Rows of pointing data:
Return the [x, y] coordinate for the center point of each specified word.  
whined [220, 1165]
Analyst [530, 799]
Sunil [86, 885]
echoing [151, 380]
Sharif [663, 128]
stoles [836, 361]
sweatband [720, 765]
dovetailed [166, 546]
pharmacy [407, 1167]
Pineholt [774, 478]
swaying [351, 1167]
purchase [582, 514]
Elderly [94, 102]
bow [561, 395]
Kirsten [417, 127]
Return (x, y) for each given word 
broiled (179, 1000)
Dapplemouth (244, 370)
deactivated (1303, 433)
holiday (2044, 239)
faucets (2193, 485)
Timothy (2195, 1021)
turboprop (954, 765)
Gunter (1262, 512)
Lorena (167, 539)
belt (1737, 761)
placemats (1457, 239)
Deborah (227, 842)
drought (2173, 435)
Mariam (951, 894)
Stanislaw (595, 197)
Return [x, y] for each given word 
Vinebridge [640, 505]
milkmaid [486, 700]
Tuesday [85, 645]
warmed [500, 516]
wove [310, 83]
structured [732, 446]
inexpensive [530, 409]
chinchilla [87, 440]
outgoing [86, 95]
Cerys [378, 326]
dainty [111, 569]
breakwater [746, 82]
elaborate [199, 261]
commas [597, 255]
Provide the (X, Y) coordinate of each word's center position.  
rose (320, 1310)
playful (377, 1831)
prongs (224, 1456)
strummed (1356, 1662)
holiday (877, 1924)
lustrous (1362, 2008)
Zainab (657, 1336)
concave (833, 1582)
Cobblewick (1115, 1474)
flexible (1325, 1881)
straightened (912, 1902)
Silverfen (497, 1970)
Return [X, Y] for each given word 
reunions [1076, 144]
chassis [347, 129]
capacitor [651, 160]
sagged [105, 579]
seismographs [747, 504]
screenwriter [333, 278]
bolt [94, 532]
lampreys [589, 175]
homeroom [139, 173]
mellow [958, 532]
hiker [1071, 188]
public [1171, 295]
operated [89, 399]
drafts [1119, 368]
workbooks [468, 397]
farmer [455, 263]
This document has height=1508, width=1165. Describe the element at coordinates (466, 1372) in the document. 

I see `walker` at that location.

What to work on:
Could you render all of the lines above as a numbered list, leaving out the blank lines?

Response below:
1. Return the [x, y] coordinate for the center point of each specified word.  
2. whined [220, 1165]
3. Analyst [530, 799]
4. Sunil [86, 885]
5. echoing [151, 380]
6. Sharif [663, 128]
7. stoles [836, 361]
8. sweatband [720, 765]
9. dovetailed [166, 546]
10. pharmacy [407, 1167]
11. Pineholt [774, 478]
12. swaying [351, 1167]
13. purchase [582, 514]
14. Elderly [94, 102]
15. bow [561, 395]
16. Kirsten [417, 127]
17. Return (x, y) for each given word 
18. broiled (179, 1000)
19. Dapplemouth (244, 370)
20. deactivated (1303, 433)
21. holiday (2044, 239)
22. faucets (2193, 485)
23. Timothy (2195, 1021)
24. turboprop (954, 765)
25. Gunter (1262, 512)
26. Lorena (167, 539)
27. belt (1737, 761)
28. placemats (1457, 239)
29. Deborah (227, 842)
30. drought (2173, 435)
31. Mariam (951, 894)
32. Stanislaw (595, 197)
33. Return [x, y] for each given word 
34. Vinebridge [640, 505]
35. milkmaid [486, 700]
36. Tuesday [85, 645]
37. warmed [500, 516]
38. wove [310, 83]
39. structured [732, 446]
40. inexpensive [530, 409]
41. chinchilla [87, 440]
42. outgoing [86, 95]
43. Cerys [378, 326]
44. dainty [111, 569]
45. breakwater [746, 82]
46. elaborate [199, 261]
47. commas [597, 255]
48. Provide the (X, Y) coordinate of each word's center position.  
49. rose (320, 1310)
50. playful (377, 1831)
51. prongs (224, 1456)
52. strummed (1356, 1662)
53. holiday (877, 1924)
54. lustrous (1362, 2008)
55. Zainab (657, 1336)
56. concave (833, 1582)
57. Cobblewick (1115, 1474)
58. flexible (1325, 1881)
59. straightened (912, 1902)
60. Silverfen (497, 1970)
61. Return [X, Y] for each given word 
62. reunions [1076, 144]
63. chassis [347, 129]
64. capacitor [651, 160]
65. sagged [105, 579]
66. seismographs [747, 504]
67. screenwriter [333, 278]
68. bolt [94, 532]
69. lampreys [589, 175]
70. homeroom [139, 173]
71. mellow [958, 532]
72. hiker [1071, 188]
73. public [1171, 295]
74. operated [89, 399]
75. drafts [1119, 368]
76. workbooks [468, 397]
77. farmer [455, 263]
78. This document has height=1508, width=1165. Describe the element at coordinates (466, 1372) in the document. 
79. I see `walker` at that location.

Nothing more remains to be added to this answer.